Start of Block
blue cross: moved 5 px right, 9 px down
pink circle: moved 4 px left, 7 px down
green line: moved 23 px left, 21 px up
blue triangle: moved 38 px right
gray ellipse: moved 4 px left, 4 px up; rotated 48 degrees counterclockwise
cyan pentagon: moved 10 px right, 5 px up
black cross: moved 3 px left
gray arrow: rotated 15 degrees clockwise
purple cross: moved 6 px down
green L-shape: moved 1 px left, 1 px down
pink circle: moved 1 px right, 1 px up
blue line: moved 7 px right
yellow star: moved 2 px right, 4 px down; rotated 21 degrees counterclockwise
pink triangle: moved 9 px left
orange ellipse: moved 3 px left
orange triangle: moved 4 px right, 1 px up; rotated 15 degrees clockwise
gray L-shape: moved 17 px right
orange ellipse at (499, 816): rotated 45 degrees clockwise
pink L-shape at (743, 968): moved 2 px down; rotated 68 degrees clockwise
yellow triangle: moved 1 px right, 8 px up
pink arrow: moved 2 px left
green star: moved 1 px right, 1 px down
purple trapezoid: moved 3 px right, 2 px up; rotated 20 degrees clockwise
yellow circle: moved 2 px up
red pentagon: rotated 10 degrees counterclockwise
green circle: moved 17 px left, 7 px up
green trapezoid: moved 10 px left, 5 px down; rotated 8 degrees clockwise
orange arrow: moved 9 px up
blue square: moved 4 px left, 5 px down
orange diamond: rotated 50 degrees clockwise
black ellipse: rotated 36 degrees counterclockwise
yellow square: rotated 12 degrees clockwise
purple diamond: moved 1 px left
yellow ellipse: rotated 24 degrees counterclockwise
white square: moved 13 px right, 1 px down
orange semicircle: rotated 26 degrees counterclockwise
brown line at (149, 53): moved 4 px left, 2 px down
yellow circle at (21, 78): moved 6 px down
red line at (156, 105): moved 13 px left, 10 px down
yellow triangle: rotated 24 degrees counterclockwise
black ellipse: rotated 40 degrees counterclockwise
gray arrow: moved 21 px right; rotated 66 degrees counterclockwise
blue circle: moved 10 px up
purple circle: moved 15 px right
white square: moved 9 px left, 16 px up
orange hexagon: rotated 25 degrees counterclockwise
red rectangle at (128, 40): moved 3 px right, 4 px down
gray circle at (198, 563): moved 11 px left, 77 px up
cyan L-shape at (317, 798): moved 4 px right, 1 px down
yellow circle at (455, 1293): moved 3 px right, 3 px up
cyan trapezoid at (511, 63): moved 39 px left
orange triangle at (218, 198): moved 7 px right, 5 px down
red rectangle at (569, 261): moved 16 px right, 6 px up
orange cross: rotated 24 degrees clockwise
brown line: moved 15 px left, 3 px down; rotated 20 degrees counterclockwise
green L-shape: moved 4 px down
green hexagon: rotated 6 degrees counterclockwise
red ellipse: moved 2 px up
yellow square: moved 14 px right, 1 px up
End of Block
### Try it
Copy out, from the listing above, every line that contains the string "brown".

### Your response
brown line at (149, 53): moved 4 px left, 2 px down
brown line: moved 15 px left, 3 px down; rotated 20 degrees counterclockwise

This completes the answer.